> _Problem details_
The listing below should be reproduced exactly, with the pictures omitted.

> _Excerpted data_
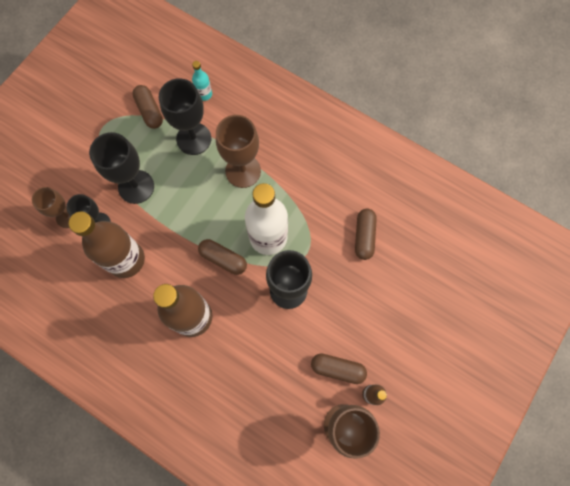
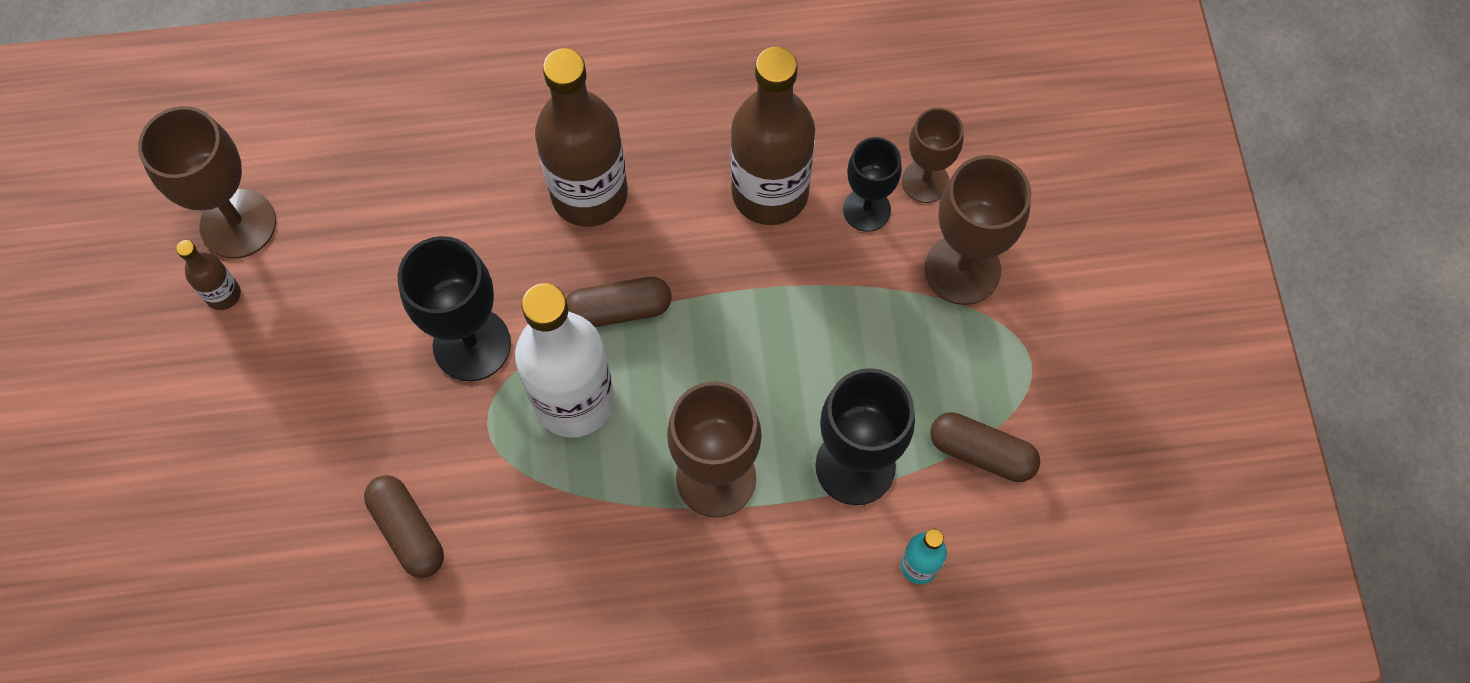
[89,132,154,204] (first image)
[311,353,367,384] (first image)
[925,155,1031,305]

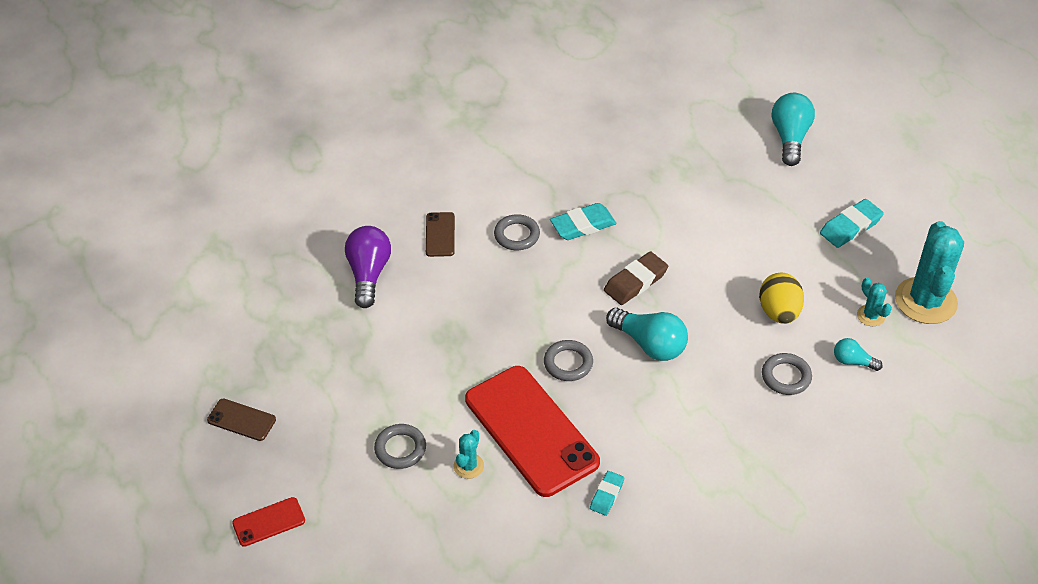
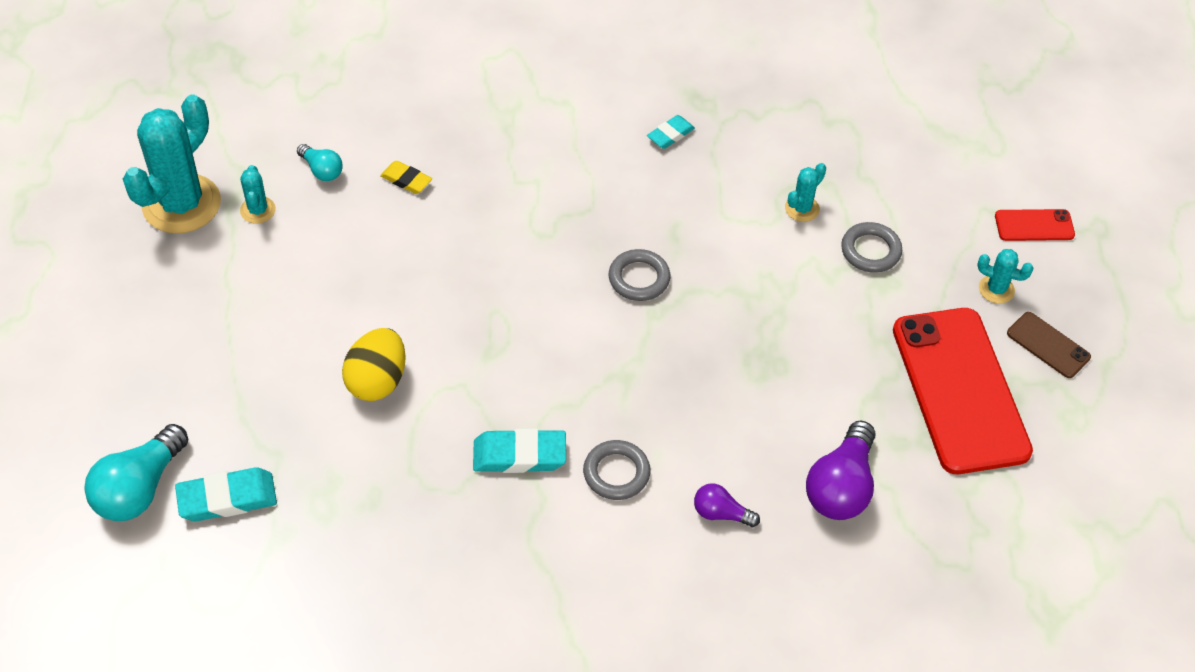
[175,467,277,521]
[694,483,760,527]
[604,251,668,305] (first image)
[342,328,406,401]
[606,308,688,361] (first image)
[380,161,432,194]
[893,308,1033,474]
[977,249,1034,304]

> _Exercise answer_
[89,132,154,204] (first image)
[311,353,367,384] (first image)
[925,155,1031,305]

[175,467,277,521]
[694,483,760,527]
[604,251,668,305] (first image)
[342,328,406,401]
[606,308,688,361] (first image)
[380,161,432,194]
[893,308,1033,474]
[977,249,1034,304]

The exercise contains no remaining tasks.